RECORDS SUPPLIED -
——————

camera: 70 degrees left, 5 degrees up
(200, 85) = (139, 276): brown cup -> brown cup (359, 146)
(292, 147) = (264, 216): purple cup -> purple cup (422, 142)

——————

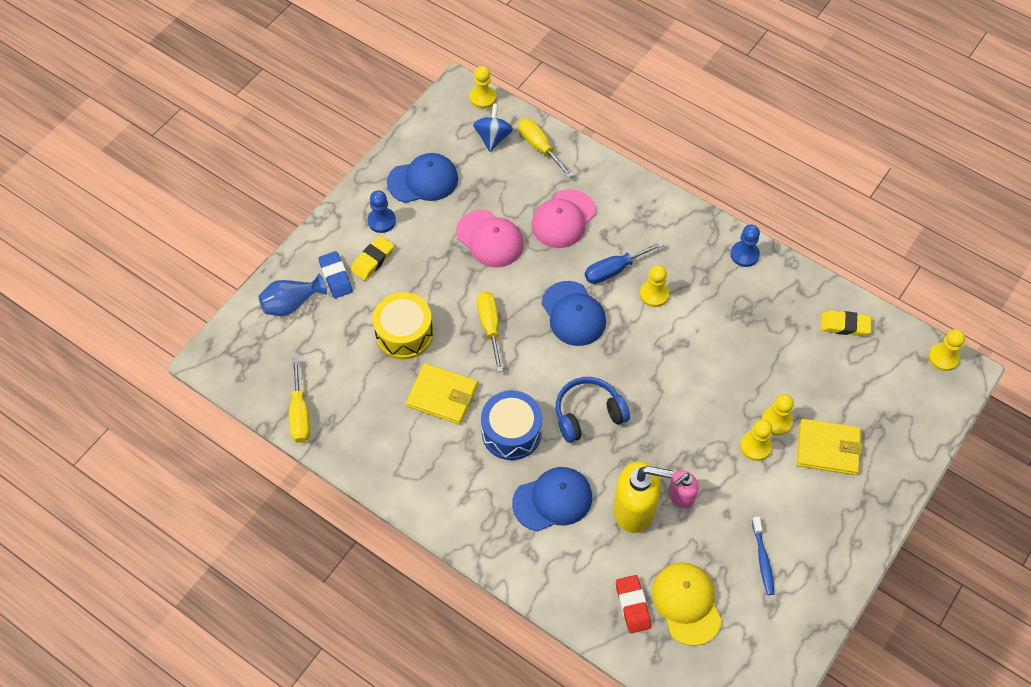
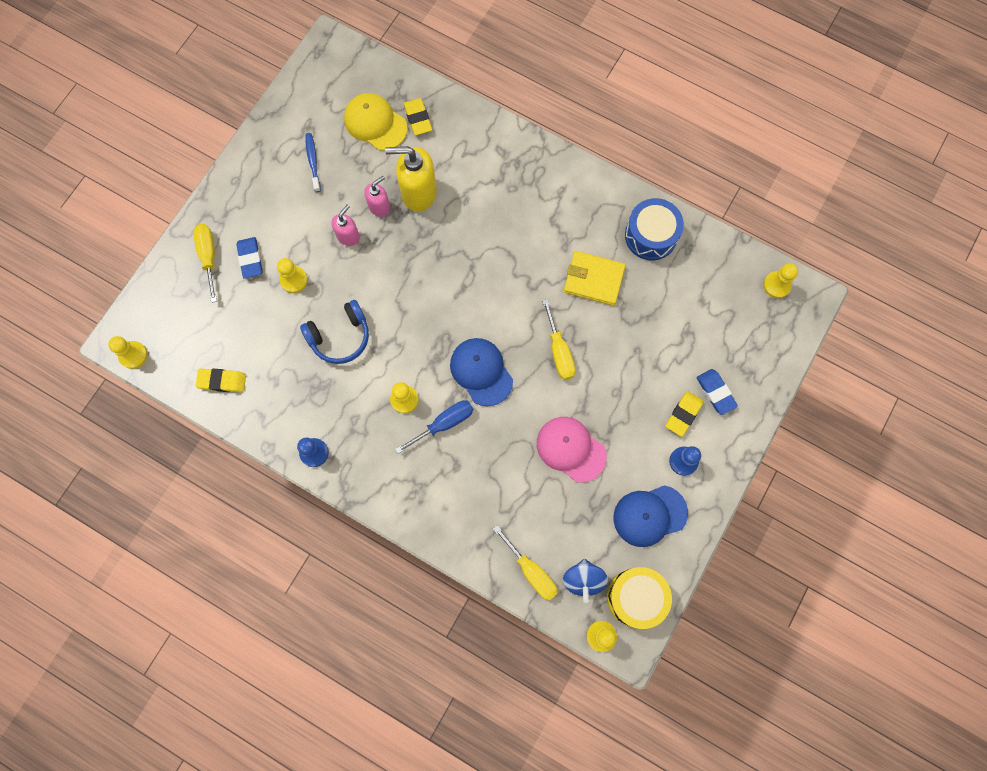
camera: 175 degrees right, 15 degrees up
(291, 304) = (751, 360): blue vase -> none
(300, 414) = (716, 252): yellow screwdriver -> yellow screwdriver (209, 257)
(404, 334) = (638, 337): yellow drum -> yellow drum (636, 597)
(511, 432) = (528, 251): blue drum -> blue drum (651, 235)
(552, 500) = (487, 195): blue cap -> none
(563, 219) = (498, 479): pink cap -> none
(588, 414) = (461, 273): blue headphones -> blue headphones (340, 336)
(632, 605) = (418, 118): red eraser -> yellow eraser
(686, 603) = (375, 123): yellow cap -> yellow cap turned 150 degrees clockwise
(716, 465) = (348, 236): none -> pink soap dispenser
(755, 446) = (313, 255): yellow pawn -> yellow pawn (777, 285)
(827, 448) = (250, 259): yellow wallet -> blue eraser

——————

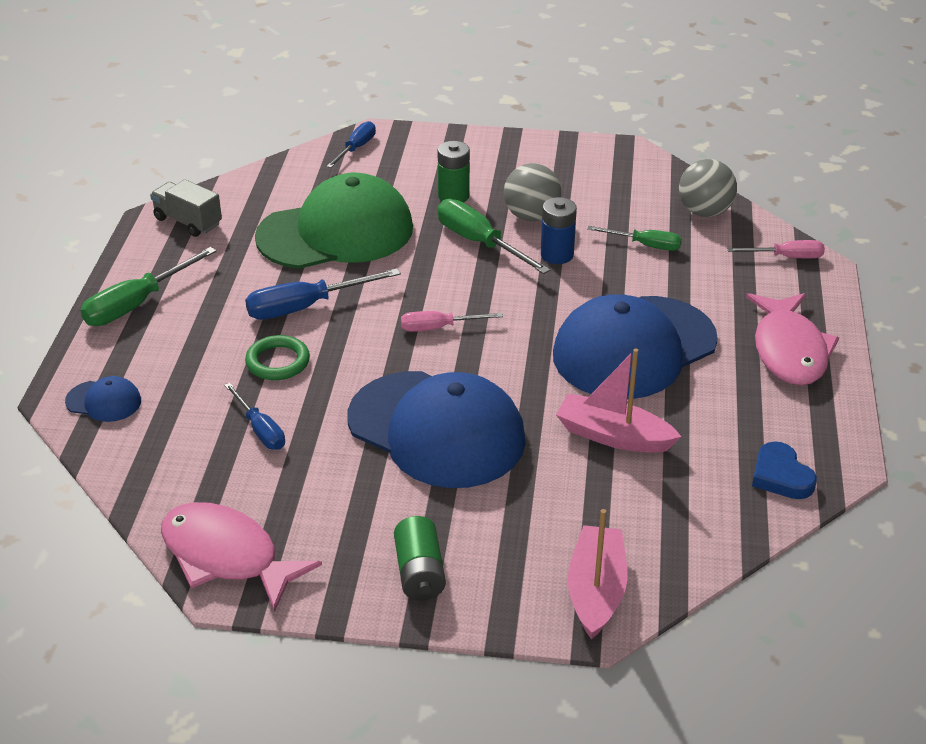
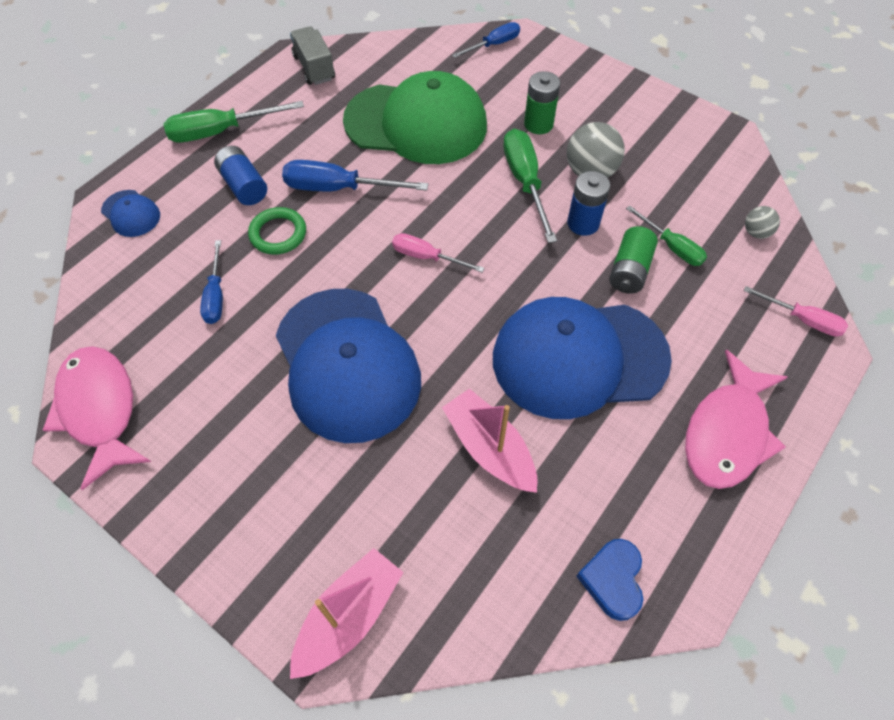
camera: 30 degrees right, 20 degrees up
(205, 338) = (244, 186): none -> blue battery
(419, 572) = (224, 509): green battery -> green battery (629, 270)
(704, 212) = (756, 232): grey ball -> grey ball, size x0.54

——————

ABOUT THIS EXERCISE -
Return word for word the lines above from the line with "camera: 70 degrees left, 5 degrees up" to the line with "(292, 147) = (264, 216): purple", including both and leaving out all others.

SOLUTION -
camera: 70 degrees left, 5 degrees up
(200, 85) = (139, 276): brown cup -> brown cup (359, 146)
(292, 147) = (264, 216): purple cup -> purple cup (422, 142)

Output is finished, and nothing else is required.